Recorded data:
**********

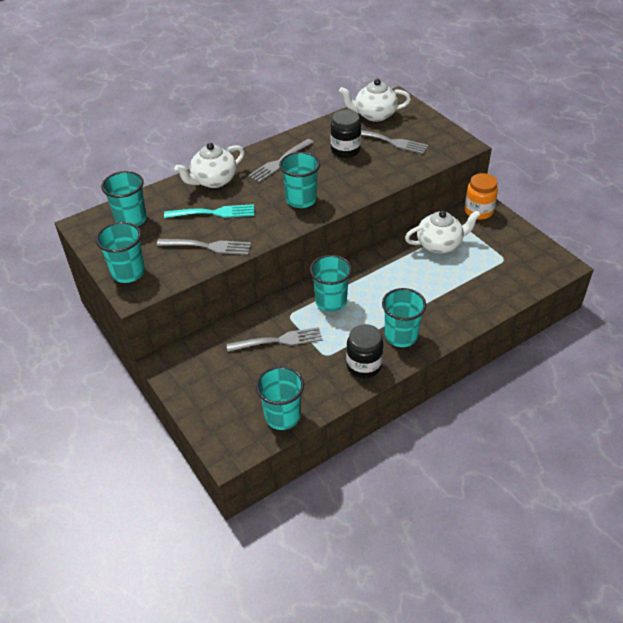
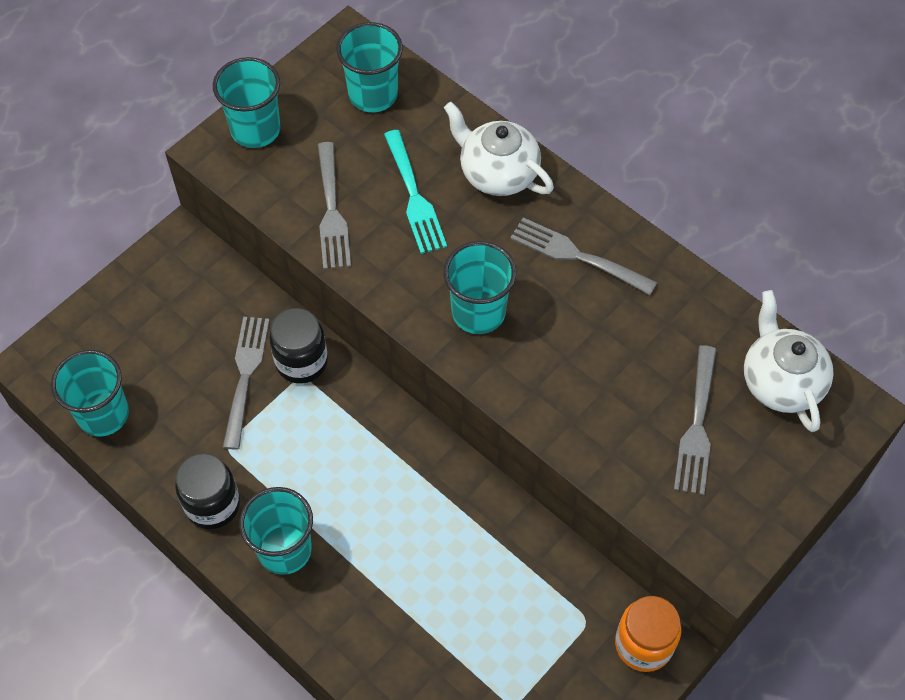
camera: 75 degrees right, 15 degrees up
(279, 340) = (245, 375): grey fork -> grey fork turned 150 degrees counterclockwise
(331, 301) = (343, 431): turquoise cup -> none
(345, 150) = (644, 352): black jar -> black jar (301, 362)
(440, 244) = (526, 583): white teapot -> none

**********

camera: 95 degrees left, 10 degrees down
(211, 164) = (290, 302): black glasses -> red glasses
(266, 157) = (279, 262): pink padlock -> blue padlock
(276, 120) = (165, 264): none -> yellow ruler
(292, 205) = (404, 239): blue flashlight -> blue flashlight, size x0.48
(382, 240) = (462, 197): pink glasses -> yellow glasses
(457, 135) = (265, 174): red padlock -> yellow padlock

**********

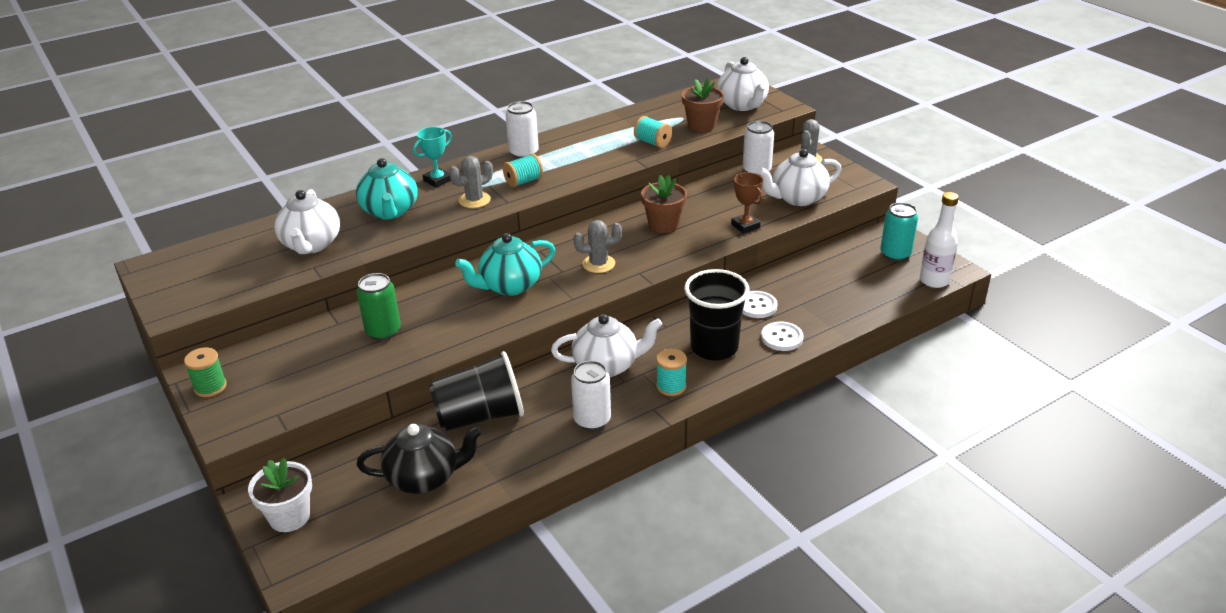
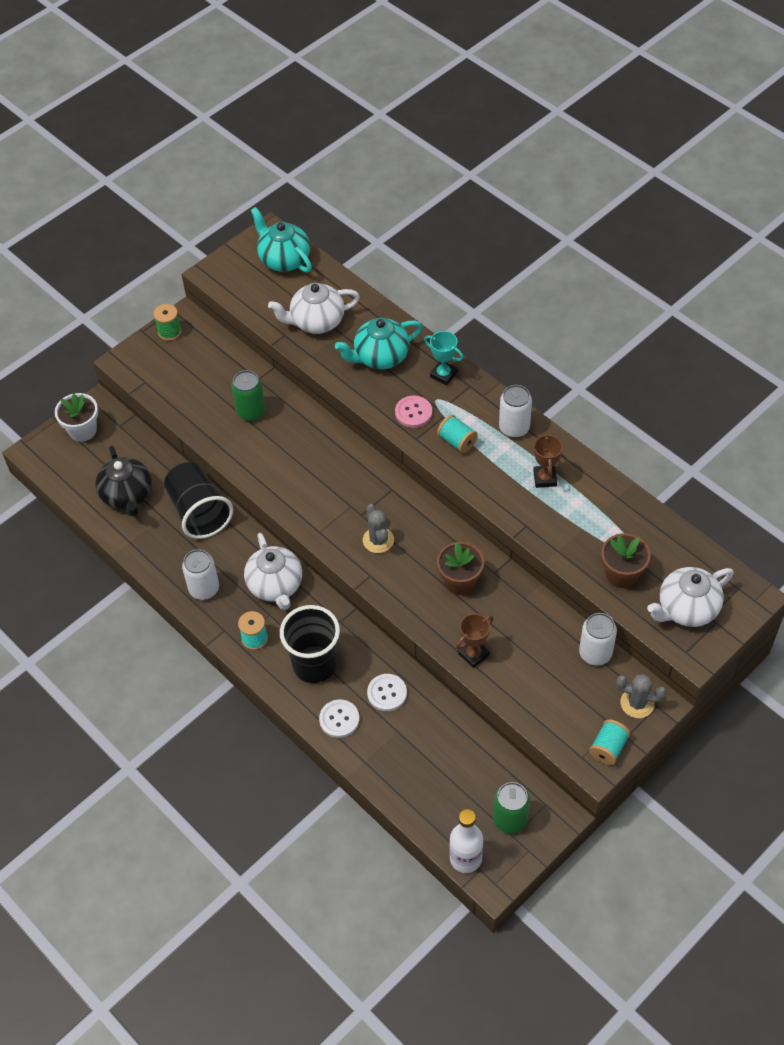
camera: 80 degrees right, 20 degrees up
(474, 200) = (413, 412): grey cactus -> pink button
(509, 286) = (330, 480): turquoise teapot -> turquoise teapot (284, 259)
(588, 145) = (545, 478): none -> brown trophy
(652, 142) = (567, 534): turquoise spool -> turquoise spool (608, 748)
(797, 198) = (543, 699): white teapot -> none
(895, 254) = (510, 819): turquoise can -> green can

**********

Instructions to follow => How many lines in the entries include the string "yellow"? Answer with the number alone.

Solution for this problem => 3